- **Input material**:
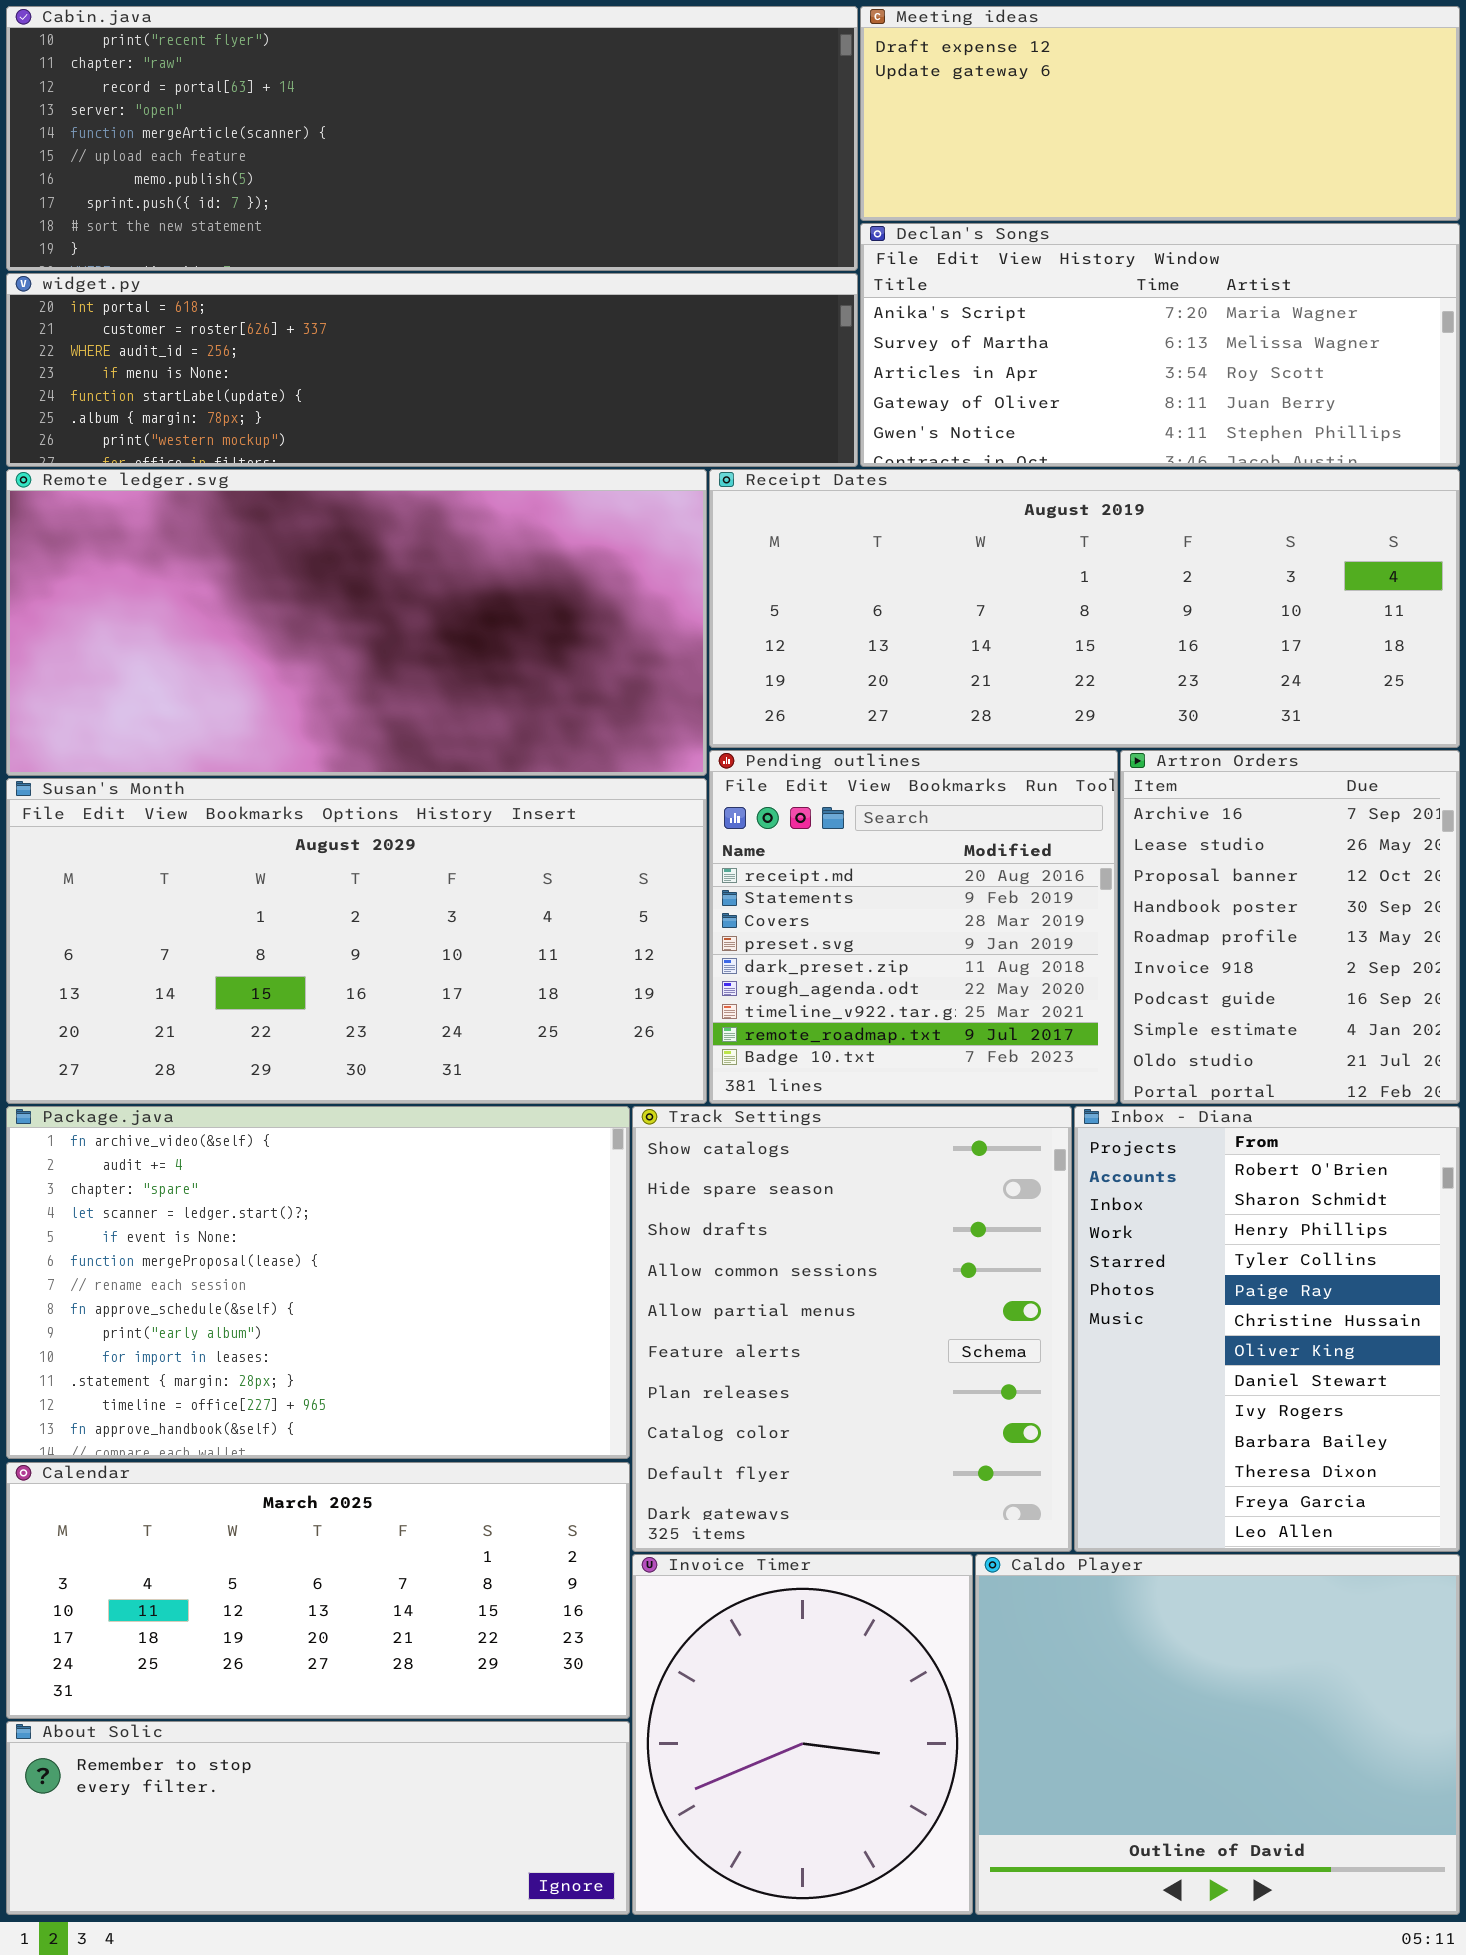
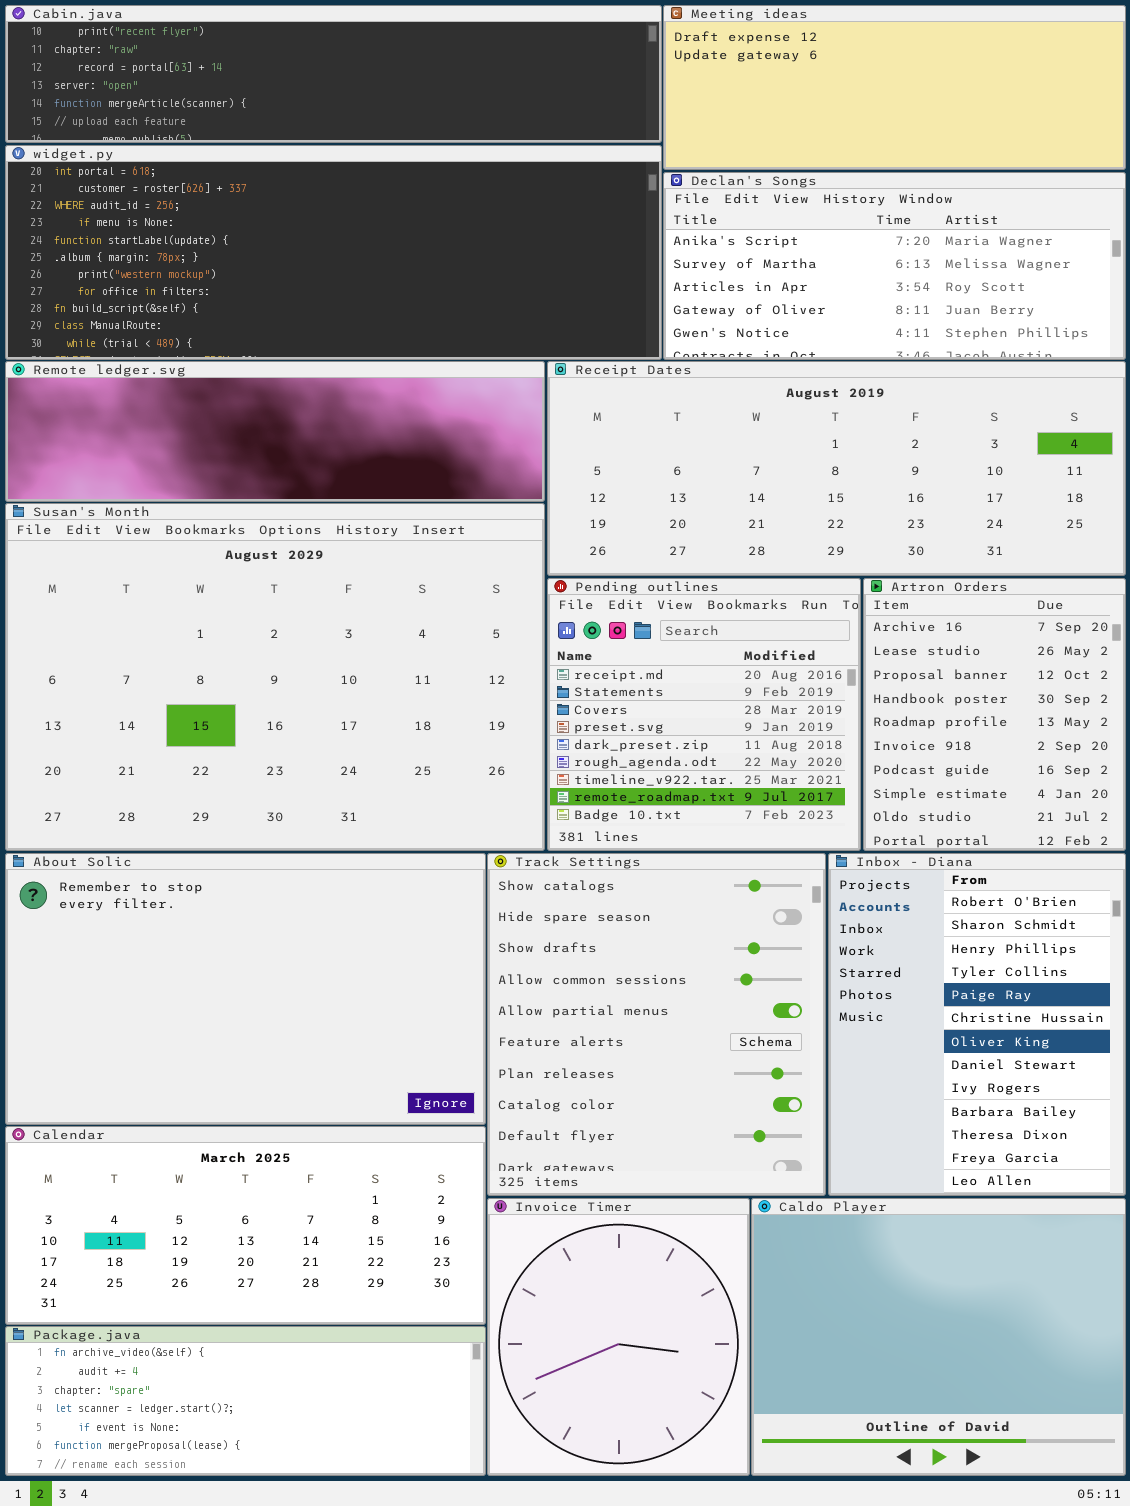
Cabin.java: [6,6,858,271] -> [5,5,662,143], resized
widget.py: [6,273,858,467] -> [5,145,662,360], resized
Remote ledger.svg: [6,469,707,776] -> [5,361,545,502], resized
Susan's Month: [6,778,707,1104] -> [5,503,545,851], resized
Package.java: [6,1106,630,1459] -> [5,1326,486,1476], moved, resized
About Solic: [6,1721,630,1915] -> [5,853,486,1125], moved, resized

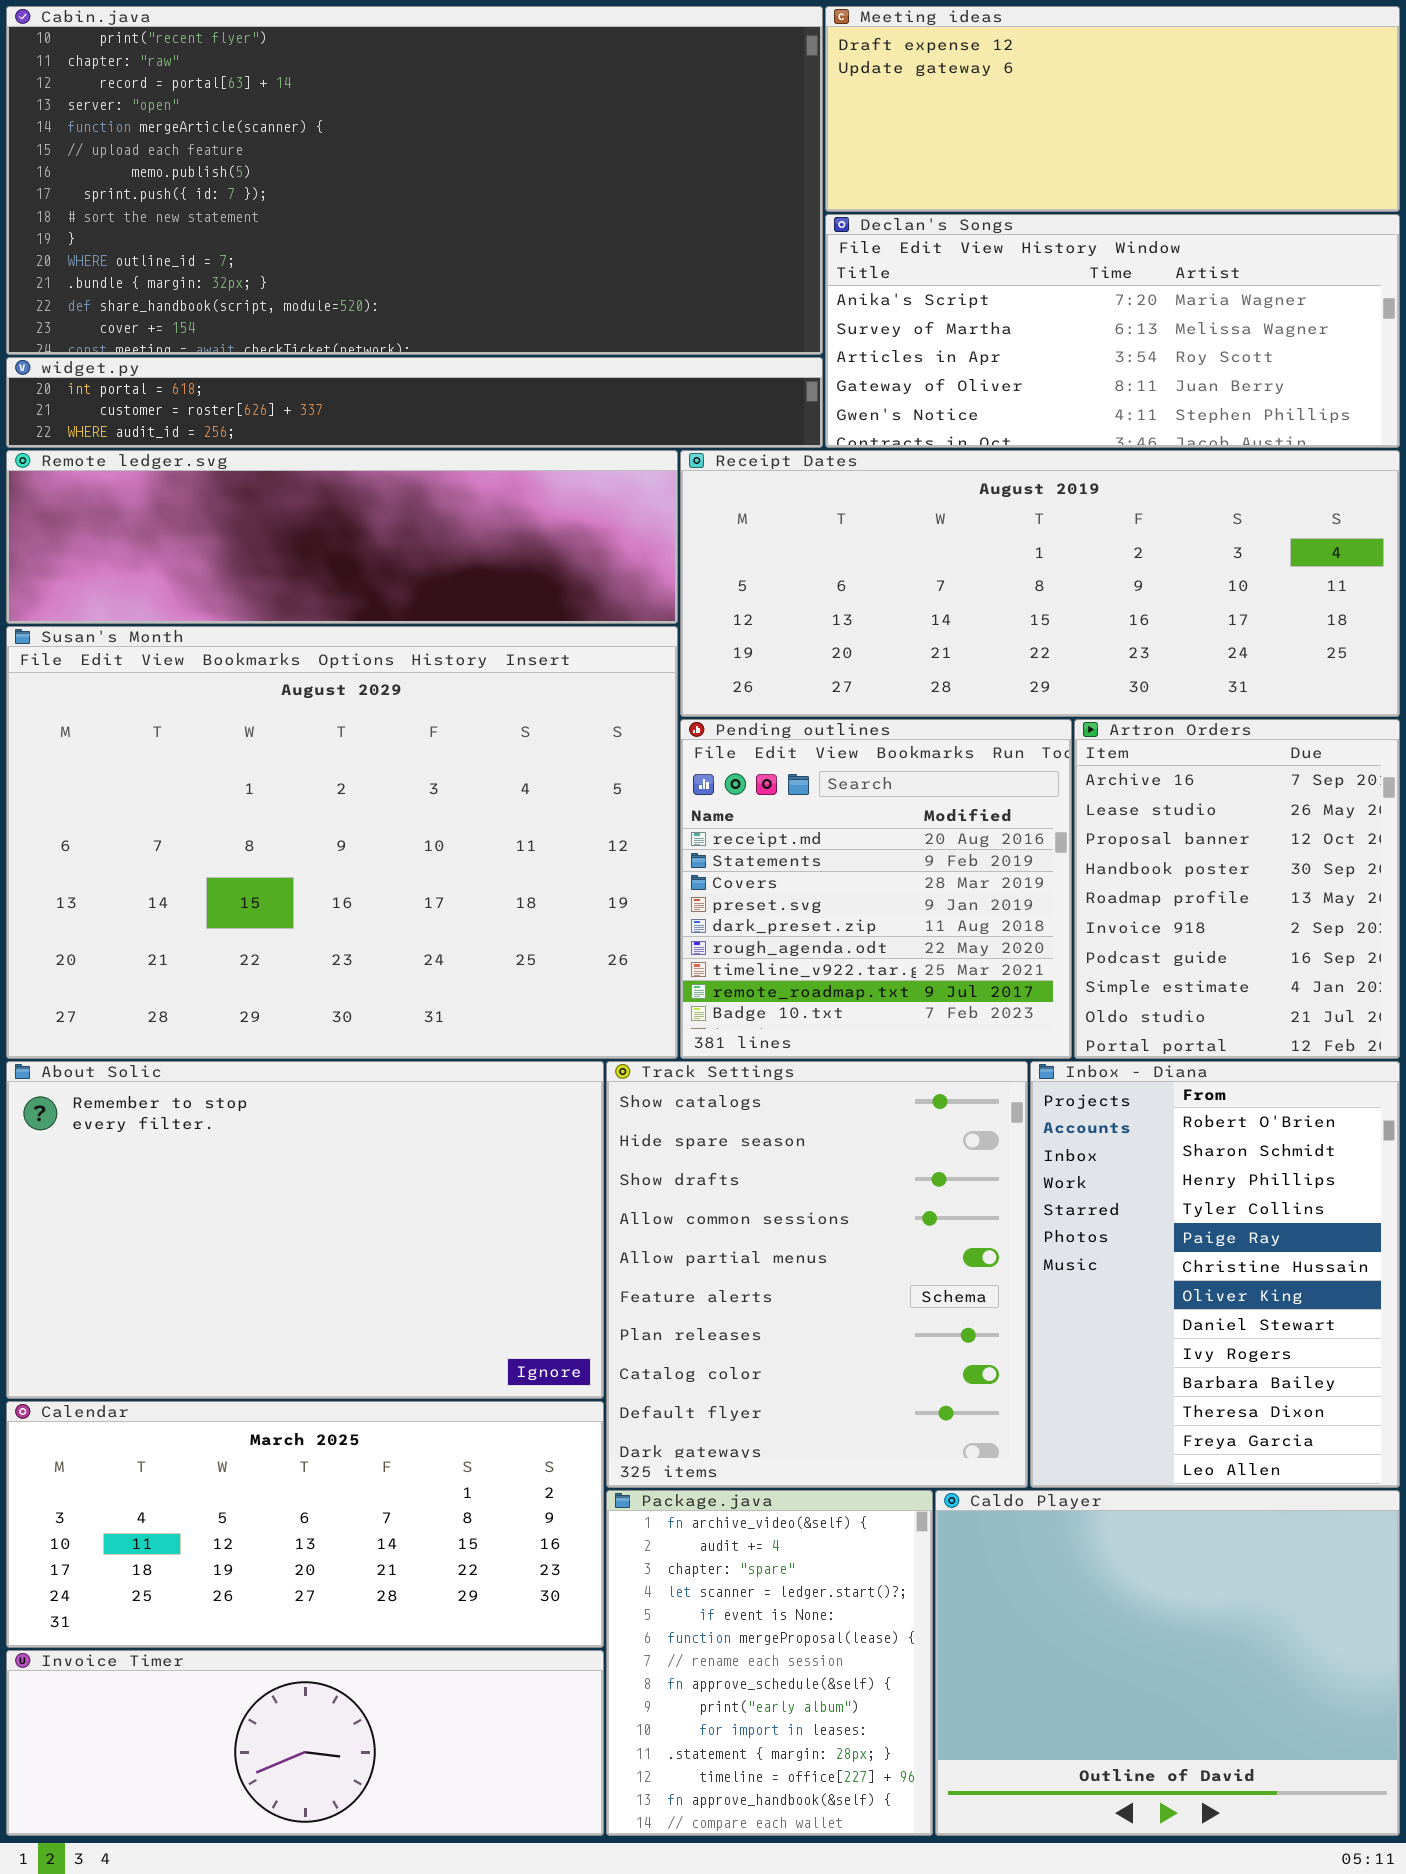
Cabin.java: [5,5,662,143] -> [6,6,823,355], resized
widget.py: [5,145,662,360] -> [6,357,823,448], resized
Invoice Timer: [487,1198,750,1476] -> [6,1650,604,1836], moved, resized
Package.java: [5,1326,486,1476] -> [606,1490,933,1836], moved, resized

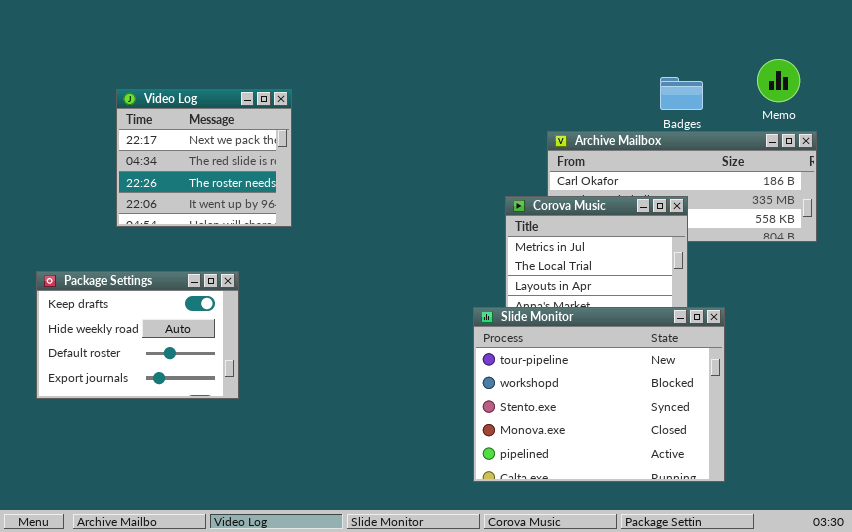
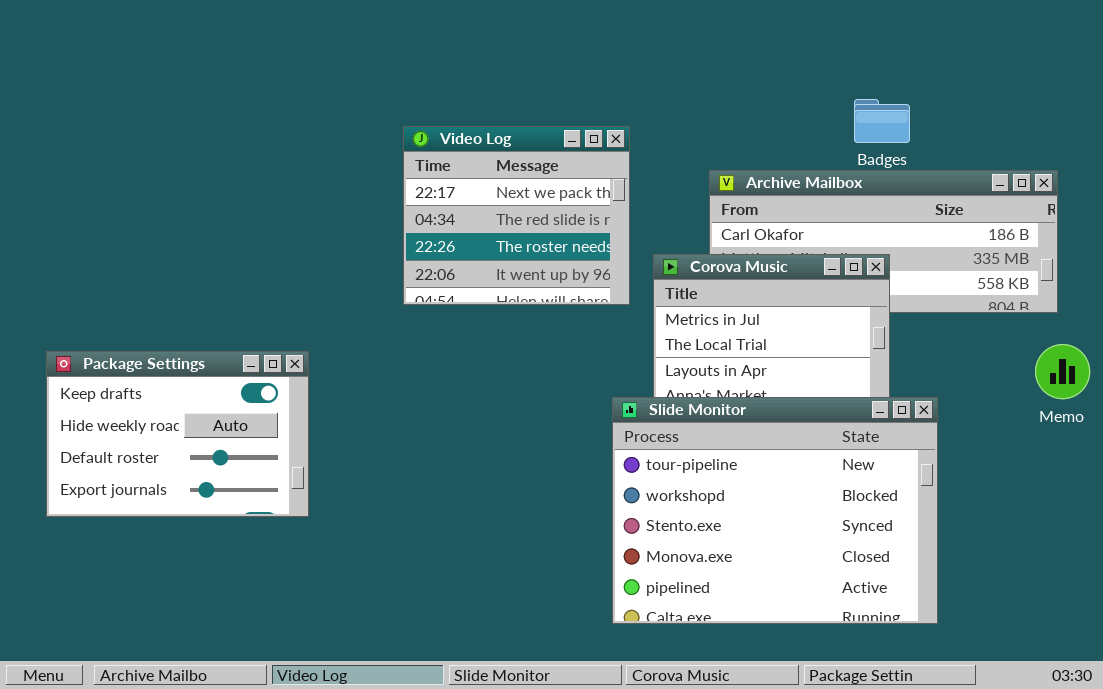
Memo: [757,59,800,102] -> [1035,344,1090,399], moved
Video Log: [116,89,292,227] -> [403,126,630,305], moved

- **Work item**: The expected answer is a copy of each line in the listing above that contains "Cabin".

- **Reply to the task**:
Cabin.java: [6,6,858,271] -> [5,5,662,143], resized
Cabin.java: [5,5,662,143] -> [6,6,823,355], resized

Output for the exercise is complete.